▸ **PROBLEM TO WORK ON**:
List all lines of the data containing the word "green".

▸ **SUPPLIED MATERIAL**:

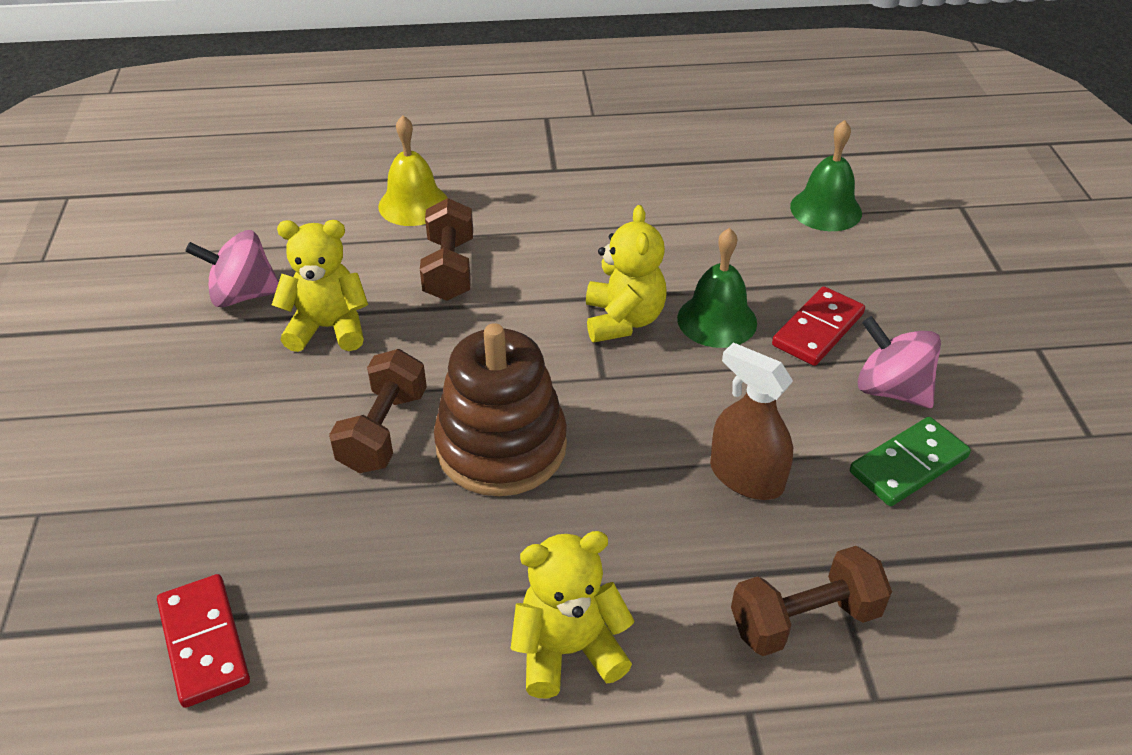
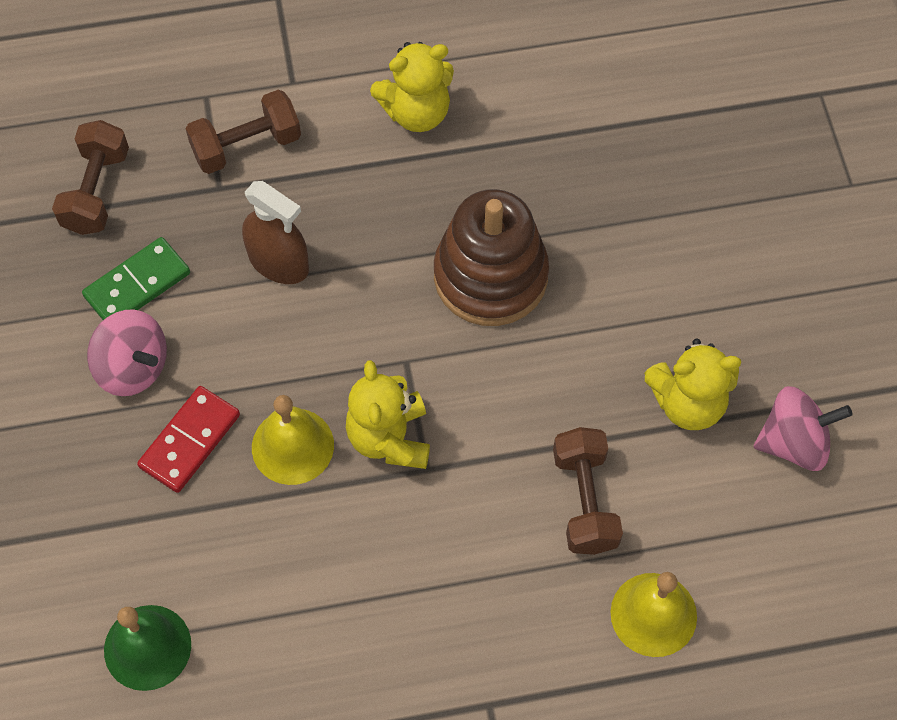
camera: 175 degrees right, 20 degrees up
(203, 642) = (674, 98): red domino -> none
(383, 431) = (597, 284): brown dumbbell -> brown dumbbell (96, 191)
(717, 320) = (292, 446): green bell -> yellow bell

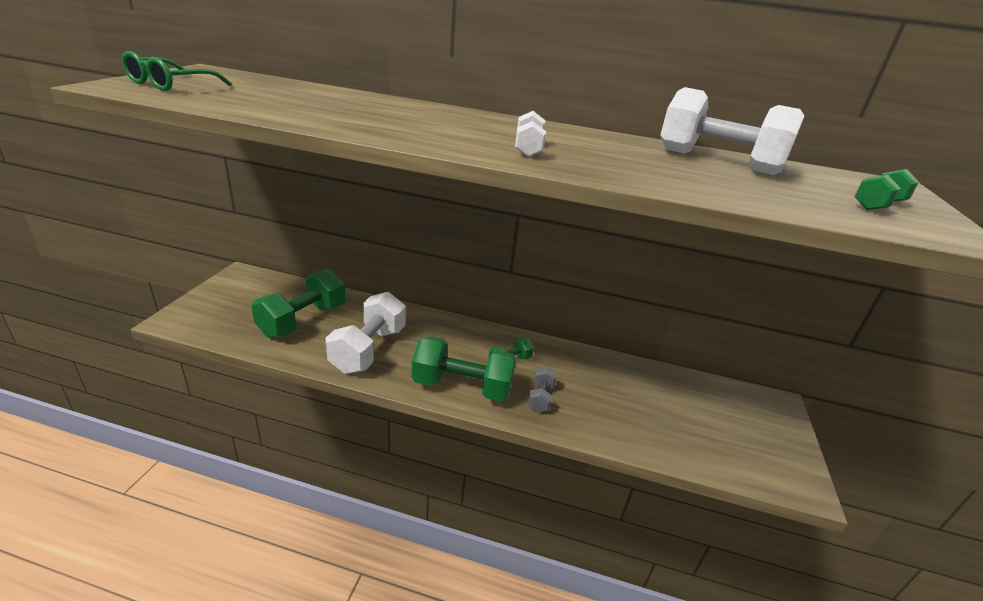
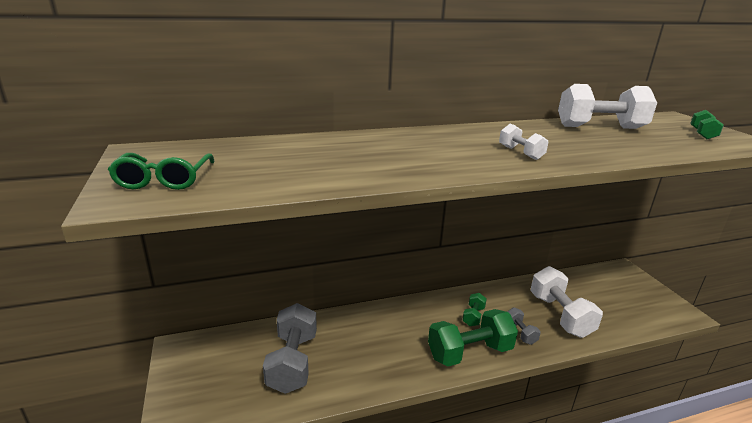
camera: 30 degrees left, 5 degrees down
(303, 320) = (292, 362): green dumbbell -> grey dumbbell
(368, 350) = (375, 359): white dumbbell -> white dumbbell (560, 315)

▸ **RESULT FOR THIS EXERCISE**:
(717, 320) = (292, 446): green bell -> yellow bell
(303, 320) = (292, 362): green dumbbell -> grey dumbbell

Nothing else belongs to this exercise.